Records excerpted from a collection:
——
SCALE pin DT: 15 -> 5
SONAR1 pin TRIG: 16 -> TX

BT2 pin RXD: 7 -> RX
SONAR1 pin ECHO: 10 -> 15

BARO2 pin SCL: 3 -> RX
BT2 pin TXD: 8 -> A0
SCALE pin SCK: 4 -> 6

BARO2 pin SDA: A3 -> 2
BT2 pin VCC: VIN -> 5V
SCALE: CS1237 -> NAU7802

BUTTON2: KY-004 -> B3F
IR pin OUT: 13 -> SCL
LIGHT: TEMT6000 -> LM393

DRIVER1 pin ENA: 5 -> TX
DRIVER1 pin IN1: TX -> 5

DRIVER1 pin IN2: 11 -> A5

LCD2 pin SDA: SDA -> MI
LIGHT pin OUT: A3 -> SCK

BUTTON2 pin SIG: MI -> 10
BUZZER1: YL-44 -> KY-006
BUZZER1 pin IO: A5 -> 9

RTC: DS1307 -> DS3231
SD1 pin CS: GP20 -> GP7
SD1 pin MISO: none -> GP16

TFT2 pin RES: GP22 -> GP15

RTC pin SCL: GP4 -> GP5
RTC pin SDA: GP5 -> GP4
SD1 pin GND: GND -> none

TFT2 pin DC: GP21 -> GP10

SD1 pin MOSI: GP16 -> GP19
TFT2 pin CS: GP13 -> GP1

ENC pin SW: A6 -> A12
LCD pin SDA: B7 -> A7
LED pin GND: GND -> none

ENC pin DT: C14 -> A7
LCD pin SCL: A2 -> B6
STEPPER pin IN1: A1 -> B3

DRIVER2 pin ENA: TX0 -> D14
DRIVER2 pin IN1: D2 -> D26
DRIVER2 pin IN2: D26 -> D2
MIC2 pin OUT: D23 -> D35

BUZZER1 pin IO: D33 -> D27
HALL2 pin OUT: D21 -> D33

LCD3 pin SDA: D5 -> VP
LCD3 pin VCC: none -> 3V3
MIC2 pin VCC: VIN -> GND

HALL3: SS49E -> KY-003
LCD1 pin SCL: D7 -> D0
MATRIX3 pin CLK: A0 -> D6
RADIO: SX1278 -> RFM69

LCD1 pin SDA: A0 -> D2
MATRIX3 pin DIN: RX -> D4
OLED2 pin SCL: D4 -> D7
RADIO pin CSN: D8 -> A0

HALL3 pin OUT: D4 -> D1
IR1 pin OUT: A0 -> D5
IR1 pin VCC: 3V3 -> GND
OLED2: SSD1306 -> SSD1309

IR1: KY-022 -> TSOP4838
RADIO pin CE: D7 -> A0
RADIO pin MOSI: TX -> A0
——
About this exercise ▸ The required output is the line containing "HALL3: SS49E -> KY-003" through the last line of the records above, each copied exactly and nothing more.

Result ▸
HALL3: SS49E -> KY-003
LCD1 pin SCL: D7 -> D0
MATRIX3 pin CLK: A0 -> D6
RADIO: SX1278 -> RFM69

LCD1 pin SDA: A0 -> D2
MATRIX3 pin DIN: RX -> D4
OLED2 pin SCL: D4 -> D7
RADIO pin CSN: D8 -> A0

HALL3 pin OUT: D4 -> D1
IR1 pin OUT: A0 -> D5
IR1 pin VCC: 3V3 -> GND
OLED2: SSD1306 -> SSD1309

IR1: KY-022 -> TSOP4838
RADIO pin CE: D7 -> A0
RADIO pin MOSI: TX -> A0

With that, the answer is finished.